[DATA BELOW Boundary: Start]

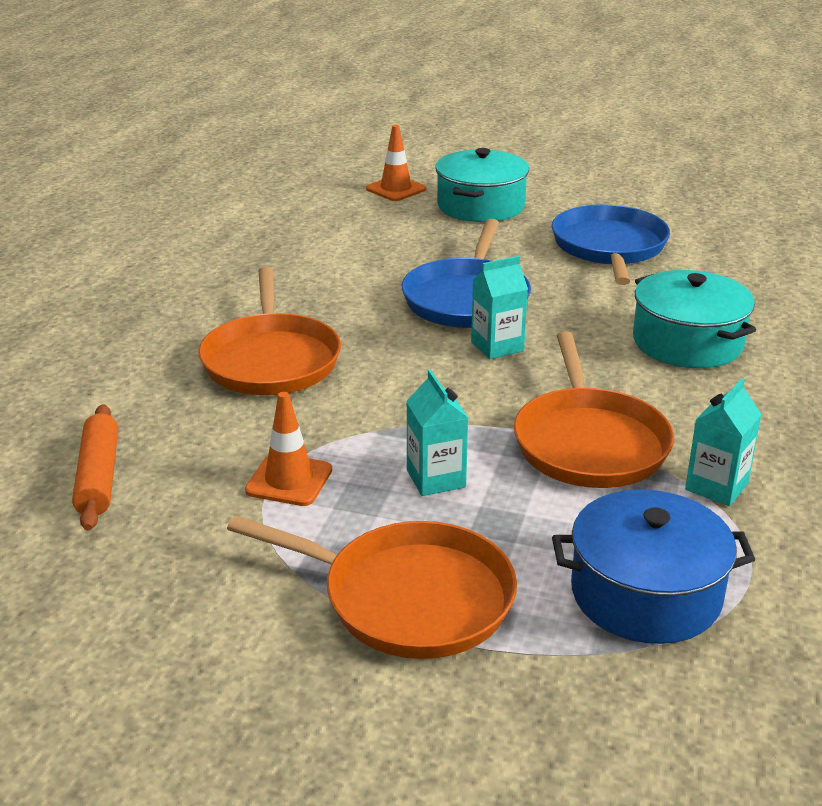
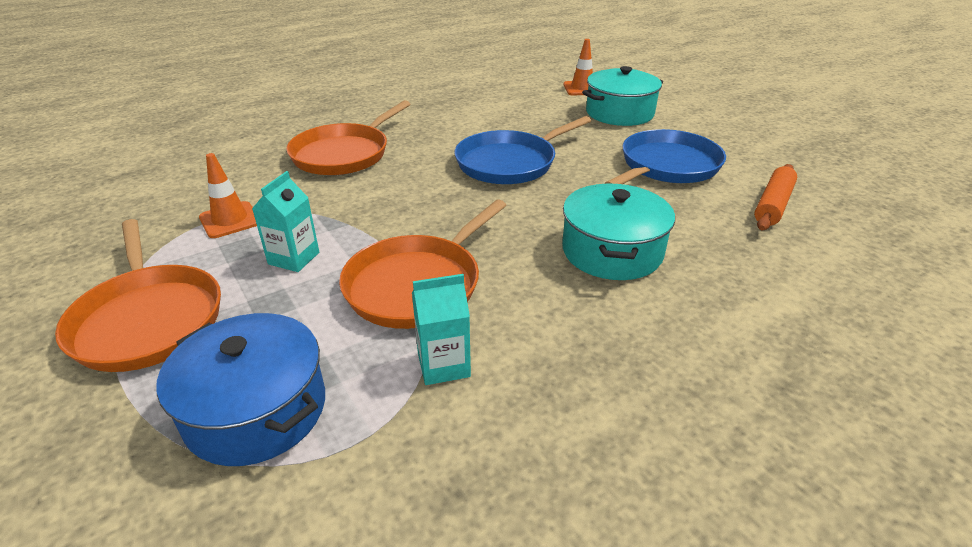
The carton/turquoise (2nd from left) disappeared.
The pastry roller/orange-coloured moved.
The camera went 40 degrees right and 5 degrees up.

[DATA BELOW Boundary: End]

## WORK TO BE COMPLETED
The data above are to be repeated word for word, with any pictures left out.

## FINAL ANSWER
The carton/turquoise (2nd from left) disappeared.
The pastry roller/orange-coloured moved.
The camera went 40 degrees right and 5 degrees up.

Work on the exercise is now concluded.